Instructions for the task
Since the pictures are not wanted, reproduce only the rest of the records, exactly as given.
*** Opening Provided entries ***
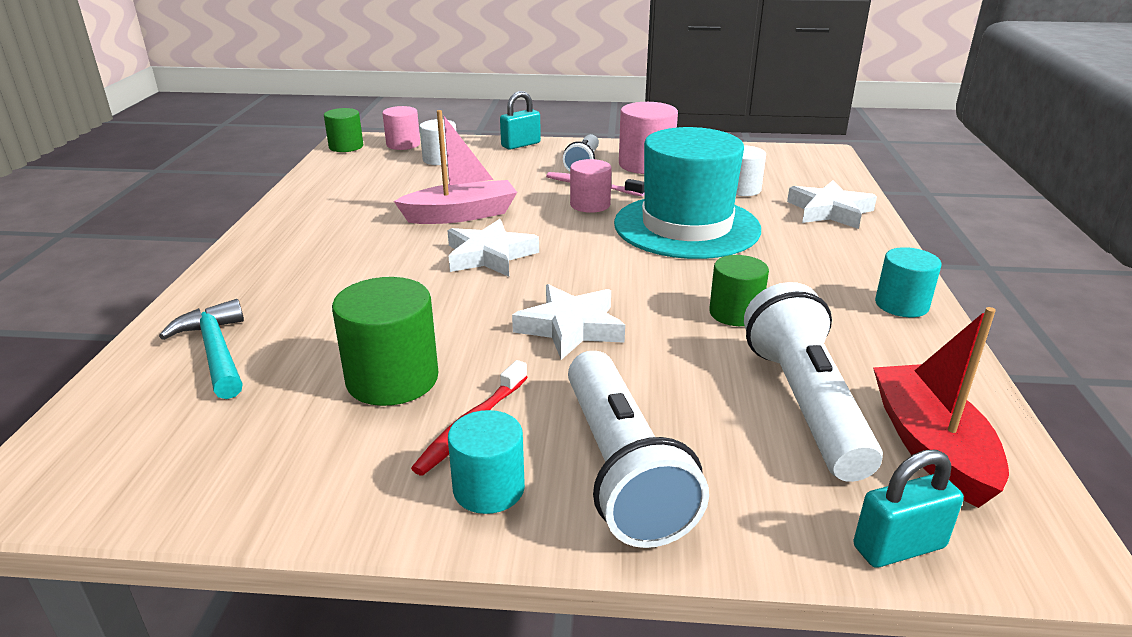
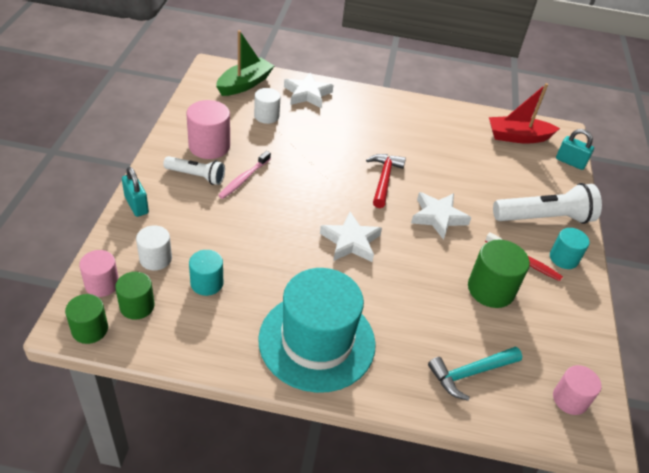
camera: 90 degrees left, 15 degrees up
(461, 215) = (282, 251): pink boat -> none
(590, 205) = (277, 185): pink cylinder -> pink cylinder (570, 399)
(648, 277) = (384, 179): none -> red hammer
(686, 226) = (319, 151): turquoise hat -> turquoise hat (317, 341)
(735, 313) = (423, 158): green cylinder -> green cylinder (137, 306)
(805, 172) = (244, 84): none -> green boat
(805, 403) = (495, 158): white flashlight -> none
(899, 547) = (570, 162): turquoise padlock -> turquoise padlock turned 45 degrees counterclockwise
(901, 305) = (415, 107): turquoise cylinder -> turquoise cylinder (207, 283)

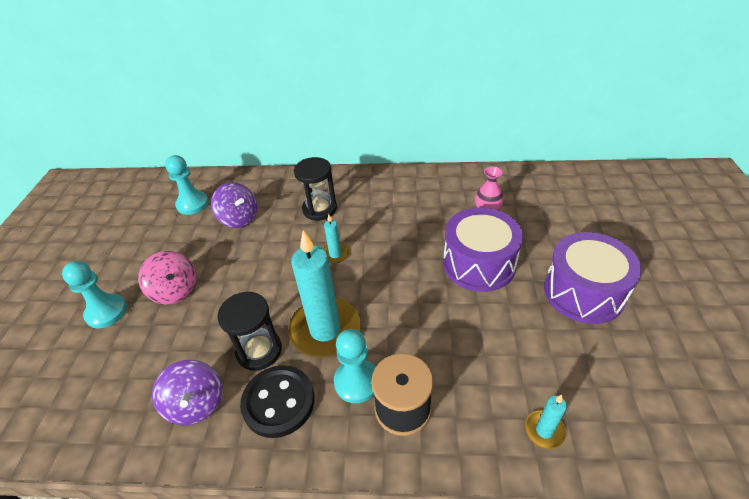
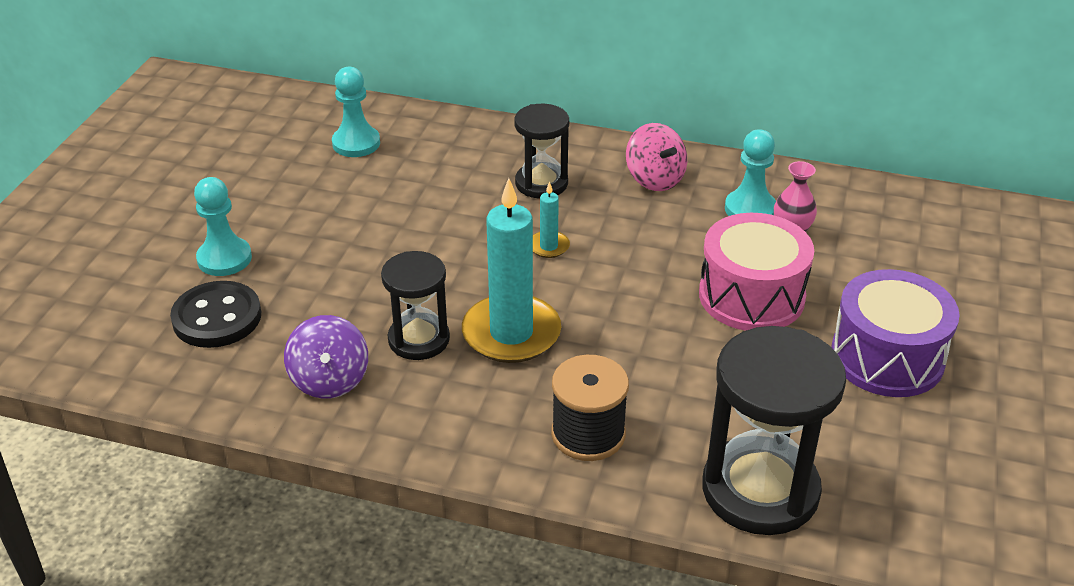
camera: 10 degrees right, 5 degrees down
(175, 290) = (318, 250): pink spinning top -> pink spinning top (655, 179)
(239, 218) = (421, 175): purple spinning top -> none
(278, 402) = (433, 398): black button -> black button (217, 317)
(357, 382) = (537, 396): turquoise pawn -> turquoise pawn (750, 209)
(479, 264) = (751, 296): purple drum -> pink drum
(544, 430) = (760, 490): turquoise candle -> black hourglass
*** Closing Provided entries ***
Answer to the exercise
camera: 90 degrees left, 15 degrees up
(461, 215) = (282, 251): pink boat -> none
(590, 205) = (277, 185): pink cylinder -> pink cylinder (570, 399)
(648, 277) = (384, 179): none -> red hammer
(686, 226) = (319, 151): turquoise hat -> turquoise hat (317, 341)
(735, 313) = (423, 158): green cylinder -> green cylinder (137, 306)
(805, 172) = (244, 84): none -> green boat
(805, 403) = (495, 158): white flashlight -> none
(899, 547) = (570, 162): turquoise padlock -> turquoise padlock turned 45 degrees counterclockwise
(901, 305) = (415, 107): turquoise cylinder -> turquoise cylinder (207, 283)

camera: 10 degrees right, 5 degrees down
(175, 290) = (318, 250): pink spinning top -> pink spinning top (655, 179)
(239, 218) = (421, 175): purple spinning top -> none
(278, 402) = (433, 398): black button -> black button (217, 317)
(357, 382) = (537, 396): turquoise pawn -> turquoise pawn (750, 209)
(479, 264) = (751, 296): purple drum -> pink drum
(544, 430) = (760, 490): turquoise candle -> black hourglass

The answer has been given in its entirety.